WHAT YOU WILL DO:
Please rewrite the part of the listing that runs from its very start through the line containing "9: (817, 222)" as a numbered list, skipping blank lines and leaving the pictures out.

[Stored items]
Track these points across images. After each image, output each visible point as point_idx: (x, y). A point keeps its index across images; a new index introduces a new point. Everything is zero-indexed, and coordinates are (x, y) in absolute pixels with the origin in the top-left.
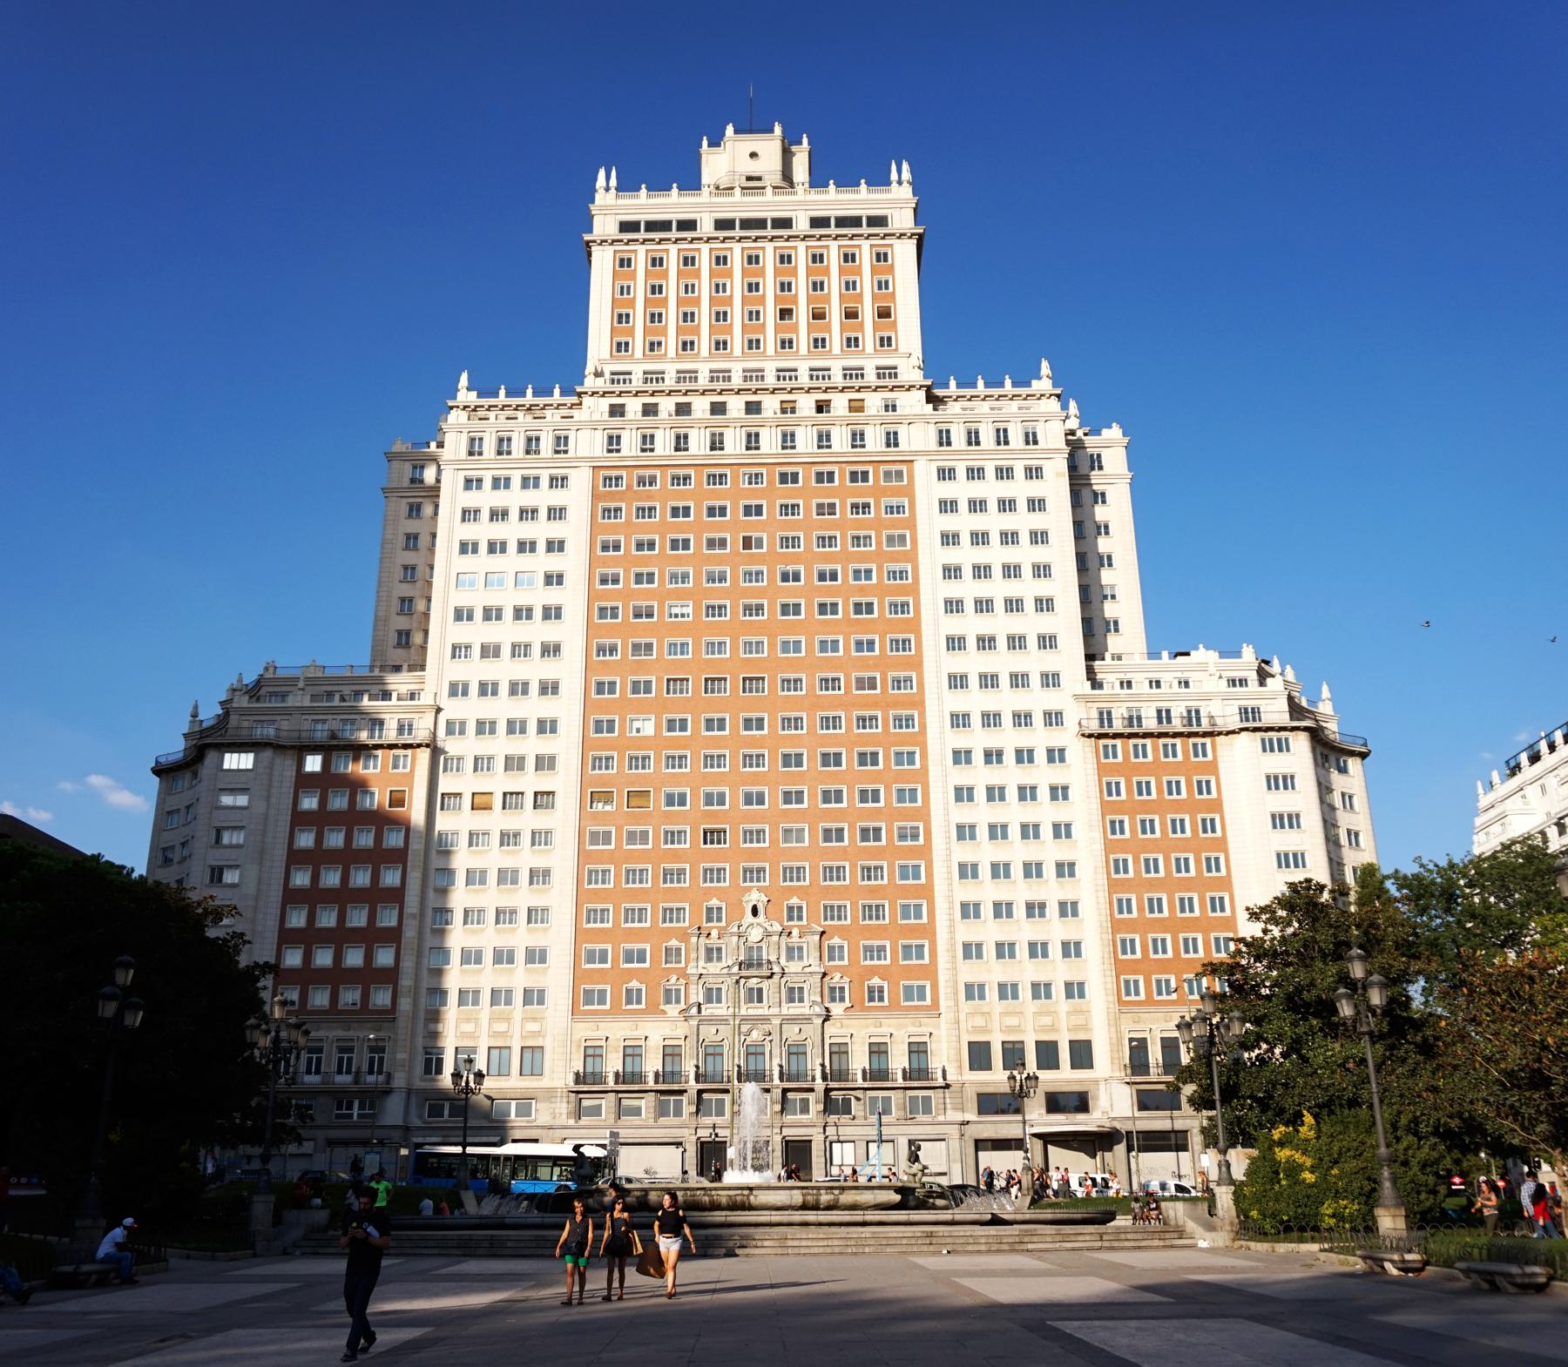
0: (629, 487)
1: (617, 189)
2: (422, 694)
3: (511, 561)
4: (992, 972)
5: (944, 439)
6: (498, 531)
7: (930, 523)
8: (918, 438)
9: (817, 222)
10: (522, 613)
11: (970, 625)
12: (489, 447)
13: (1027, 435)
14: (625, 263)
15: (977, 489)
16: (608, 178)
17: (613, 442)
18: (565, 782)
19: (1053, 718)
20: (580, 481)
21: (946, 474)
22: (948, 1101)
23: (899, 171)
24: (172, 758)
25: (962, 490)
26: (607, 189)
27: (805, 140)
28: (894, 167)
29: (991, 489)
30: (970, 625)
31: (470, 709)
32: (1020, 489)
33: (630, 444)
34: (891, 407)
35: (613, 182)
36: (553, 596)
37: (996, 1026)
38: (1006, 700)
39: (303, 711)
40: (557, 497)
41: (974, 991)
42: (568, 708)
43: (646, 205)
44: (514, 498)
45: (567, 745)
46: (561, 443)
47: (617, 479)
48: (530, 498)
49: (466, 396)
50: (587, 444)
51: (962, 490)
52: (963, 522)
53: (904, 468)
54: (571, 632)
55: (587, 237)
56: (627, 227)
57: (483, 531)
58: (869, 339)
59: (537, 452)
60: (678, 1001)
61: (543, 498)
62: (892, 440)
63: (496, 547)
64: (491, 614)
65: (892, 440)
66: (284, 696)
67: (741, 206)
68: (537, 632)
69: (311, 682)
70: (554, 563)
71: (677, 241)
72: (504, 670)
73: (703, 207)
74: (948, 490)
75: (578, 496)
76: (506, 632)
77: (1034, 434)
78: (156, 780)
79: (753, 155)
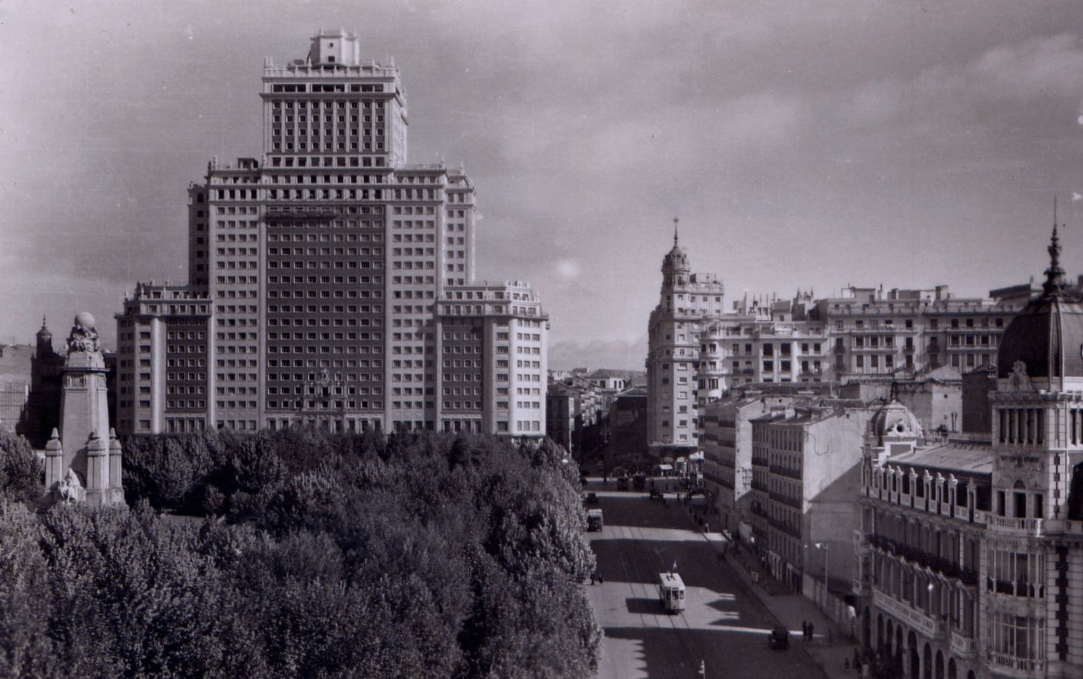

RESPONSE TO THIS TASK:
1. Track these points across images. After each image, output each visible point as point_idx: (x, y). A point keeps its index across images; a new index introduces a new point. Everything is zero-indexed, and coordinates are (x, y) in absolute pixels with the origin in the top-left.
2. 0: (629, 487)
3. 1: (617, 189)
4. 2: (422, 694)
5. 3: (511, 561)
6. 4: (992, 972)
7. 5: (944, 439)
8. 6: (498, 531)
9. 7: (930, 523)
10. 8: (918, 438)
11. 9: (817, 222)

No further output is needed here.